What is being asked>
Begin with the line where "(584, 283) = (365, 297): none" appears. Set down that line and the rest of the records below it exactly as given.

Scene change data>

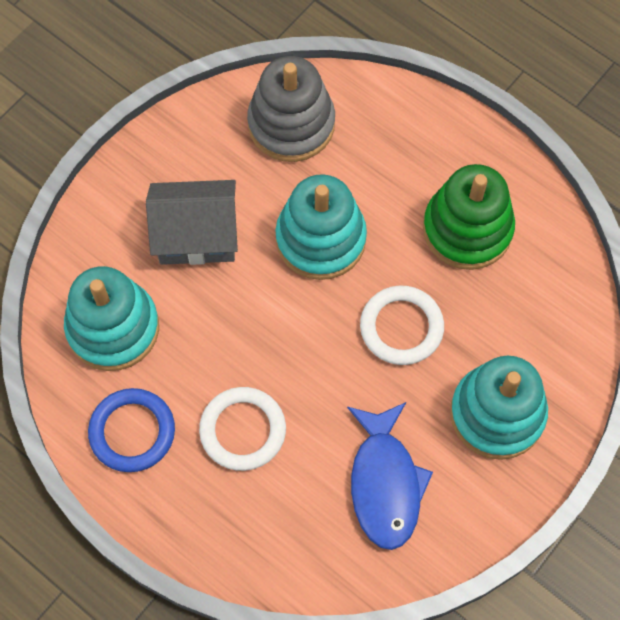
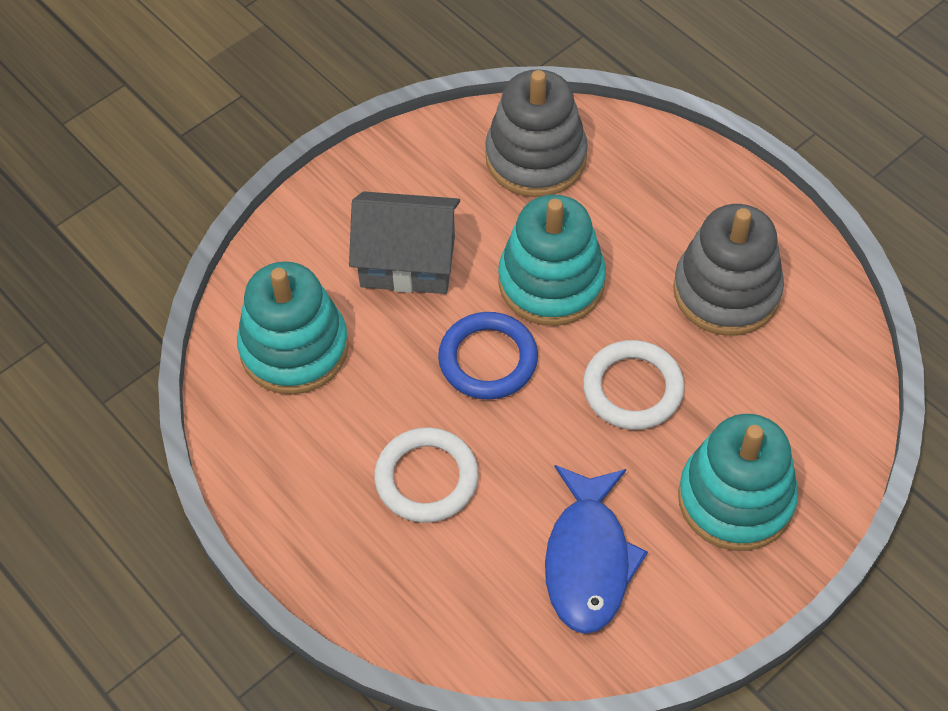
camera: 10 degrees right, 10 degrees down
(132, 432) = (296, 463): blue ring -> blue ring (488, 359)
(467, 229) = (726, 291): green stacking toy -> grey stacking toy

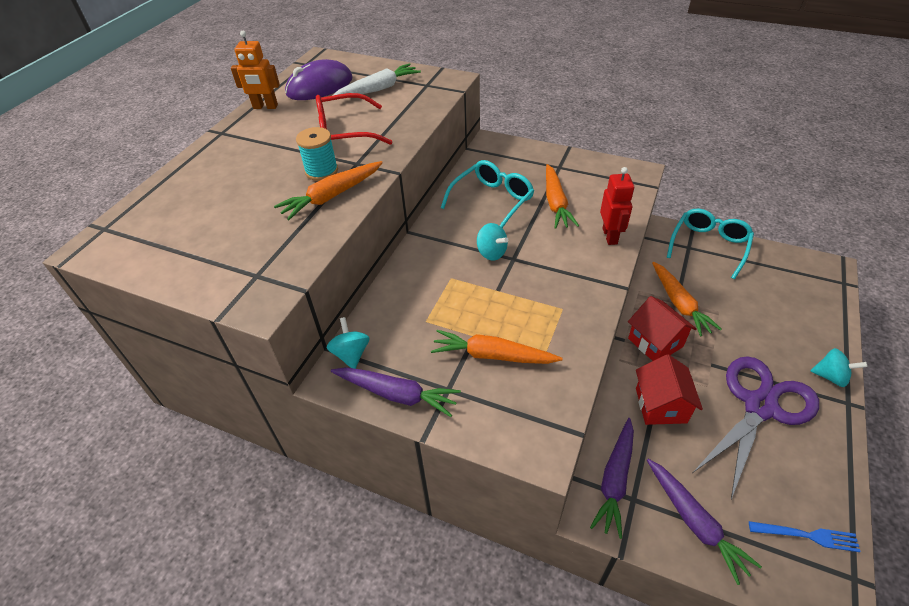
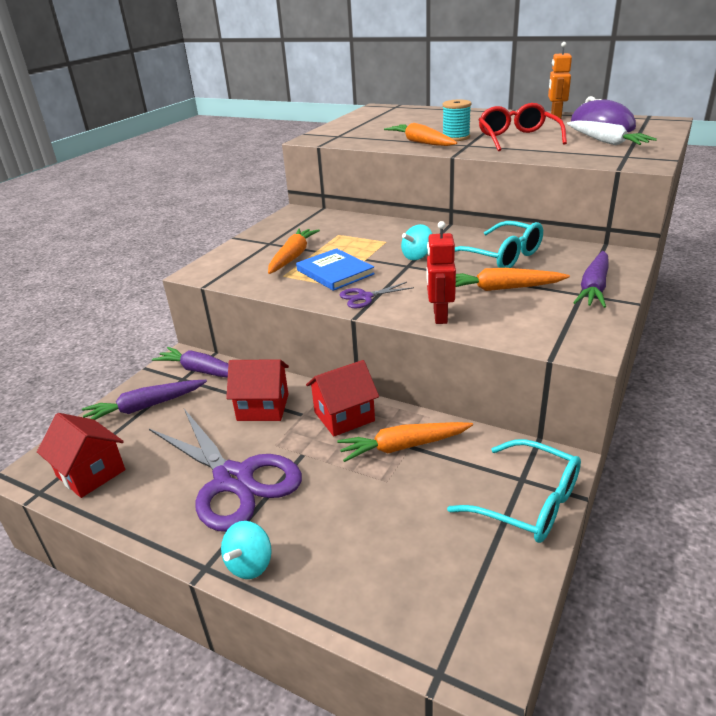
camera: 95 degrees right, 15 degrees down
(351, 354) = (315, 214): turquoise spinning top -> none
(397, 394) = (273, 228): purple carrot -> purple carrot (594, 287)
(532, 311) = (335, 272): none -> blue book
(584, 283) = (365, 297): none -> purple scissors
(610, 236) = (439, 316): red robot -> red robot turned 90 degrees clockwise
(807, 535) = (91, 473): blue fork -> red house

Expected answer>
(584, 283) = (365, 297): none -> purple scissors
(610, 236) = (439, 316): red robot -> red robot turned 90 degrees clockwise
(807, 535) = (91, 473): blue fork -> red house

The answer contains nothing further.